Stored items from a collection
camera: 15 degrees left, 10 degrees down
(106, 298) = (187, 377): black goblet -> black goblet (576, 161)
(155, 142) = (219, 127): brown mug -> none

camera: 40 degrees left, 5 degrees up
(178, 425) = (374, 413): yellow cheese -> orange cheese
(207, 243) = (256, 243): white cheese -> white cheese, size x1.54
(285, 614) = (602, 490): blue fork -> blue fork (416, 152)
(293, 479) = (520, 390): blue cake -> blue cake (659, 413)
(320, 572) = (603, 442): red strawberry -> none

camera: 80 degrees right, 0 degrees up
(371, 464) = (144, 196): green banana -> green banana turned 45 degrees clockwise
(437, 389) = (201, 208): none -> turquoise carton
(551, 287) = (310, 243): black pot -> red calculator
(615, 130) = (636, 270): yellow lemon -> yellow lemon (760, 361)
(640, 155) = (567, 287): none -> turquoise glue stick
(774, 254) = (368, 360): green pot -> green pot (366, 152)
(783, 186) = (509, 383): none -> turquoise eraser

DIRECTIONS:
Nothing but the lines above from the one containing "(155, 142) = (219, 127): brown mug -> none" through the one containing "(371, 464) = (144, 196): green" should appear in the answer, each repeated exactly.

OUTPUT OF THE TASK:
(155, 142) = (219, 127): brown mug -> none

camera: 40 degrees left, 5 degrees up
(178, 425) = (374, 413): yellow cheese -> orange cheese
(207, 243) = (256, 243): white cheese -> white cheese, size x1.54
(285, 614) = (602, 490): blue fork -> blue fork (416, 152)
(293, 479) = (520, 390): blue cake -> blue cake (659, 413)
(320, 572) = (603, 442): red strawberry -> none

camera: 80 degrees right, 0 degrees up
(371, 464) = (144, 196): green banana -> green banana turned 45 degrees clockwise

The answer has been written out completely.